_What is needed_:
Your response must be made up of each line in the data below that contains the string "diode".

↓

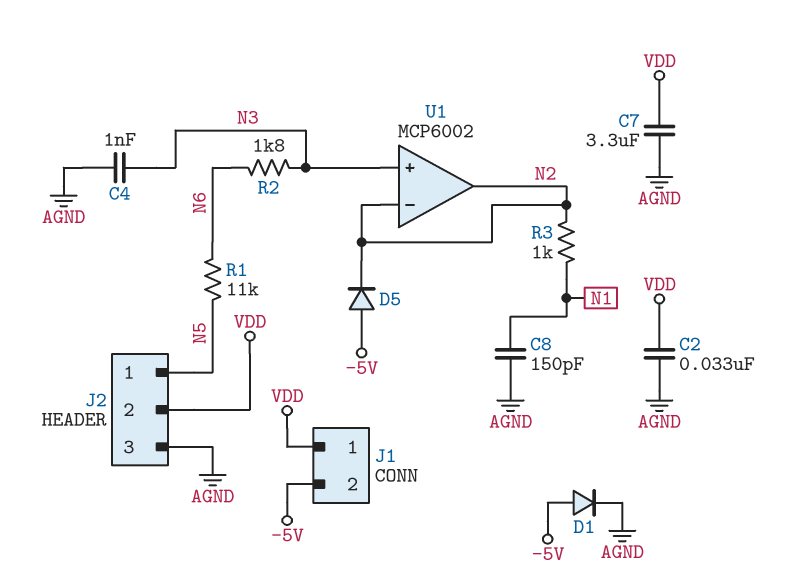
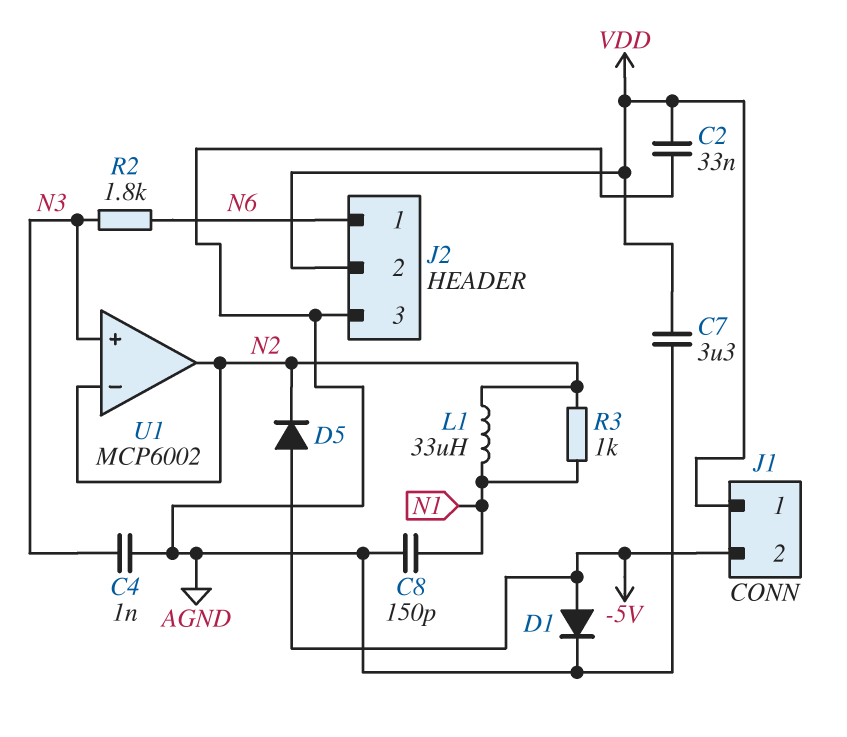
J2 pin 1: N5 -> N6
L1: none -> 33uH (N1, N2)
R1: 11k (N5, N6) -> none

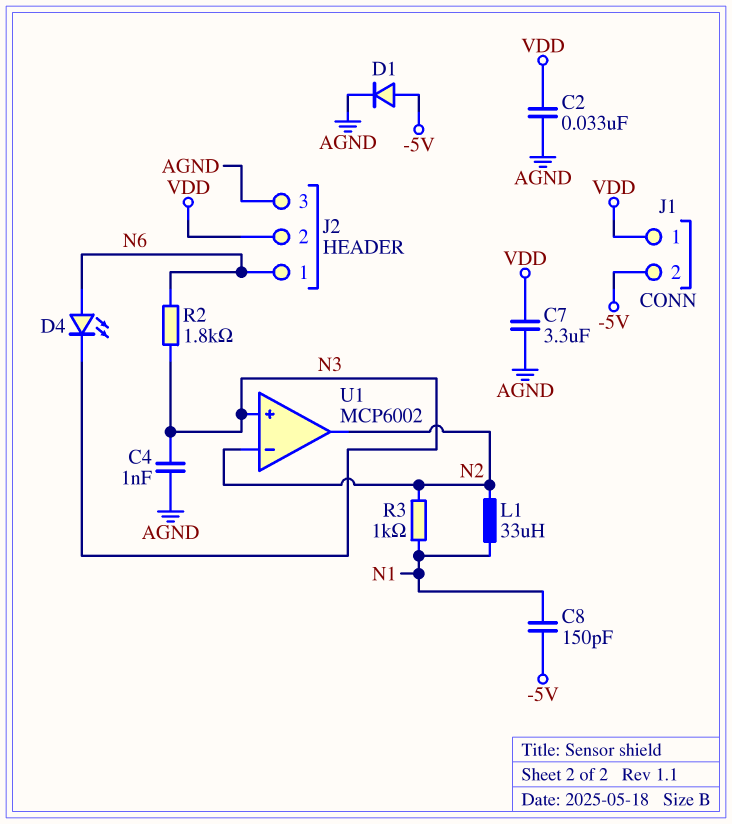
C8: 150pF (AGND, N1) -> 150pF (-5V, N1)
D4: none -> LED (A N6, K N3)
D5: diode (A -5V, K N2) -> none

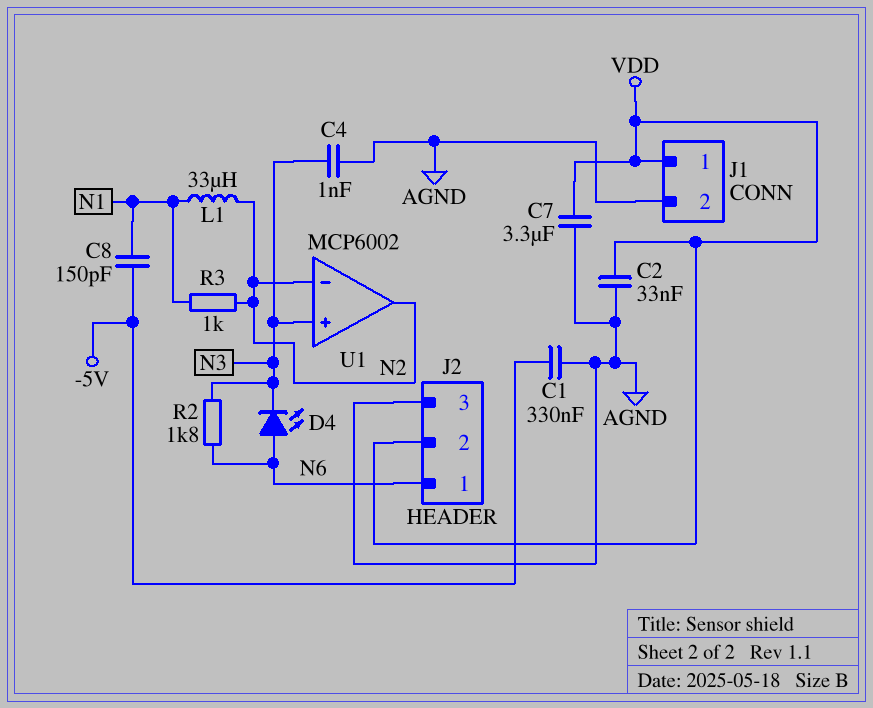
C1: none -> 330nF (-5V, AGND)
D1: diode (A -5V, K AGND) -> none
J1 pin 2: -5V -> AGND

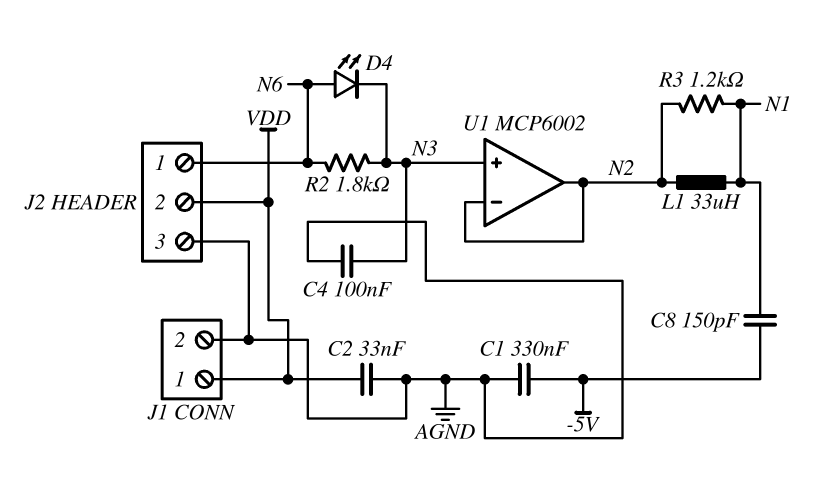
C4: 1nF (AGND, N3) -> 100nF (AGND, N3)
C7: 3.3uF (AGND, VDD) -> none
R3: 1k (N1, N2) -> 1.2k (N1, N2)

↑
↓

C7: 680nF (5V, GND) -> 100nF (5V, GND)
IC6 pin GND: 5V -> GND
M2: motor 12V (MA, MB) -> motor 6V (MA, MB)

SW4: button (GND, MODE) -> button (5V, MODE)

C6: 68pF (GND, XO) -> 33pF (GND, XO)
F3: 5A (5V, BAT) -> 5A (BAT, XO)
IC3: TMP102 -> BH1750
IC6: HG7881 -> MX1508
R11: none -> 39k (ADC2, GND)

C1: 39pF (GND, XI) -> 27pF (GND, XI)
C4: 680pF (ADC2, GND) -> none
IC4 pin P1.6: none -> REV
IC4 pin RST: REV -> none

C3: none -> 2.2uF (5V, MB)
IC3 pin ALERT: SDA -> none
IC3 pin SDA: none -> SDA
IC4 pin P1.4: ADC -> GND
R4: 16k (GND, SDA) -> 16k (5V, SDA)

↑

_Problem solution_:
D5: diode (A -5V, K N2) -> none
D1: diode (A -5V, K AGND) -> none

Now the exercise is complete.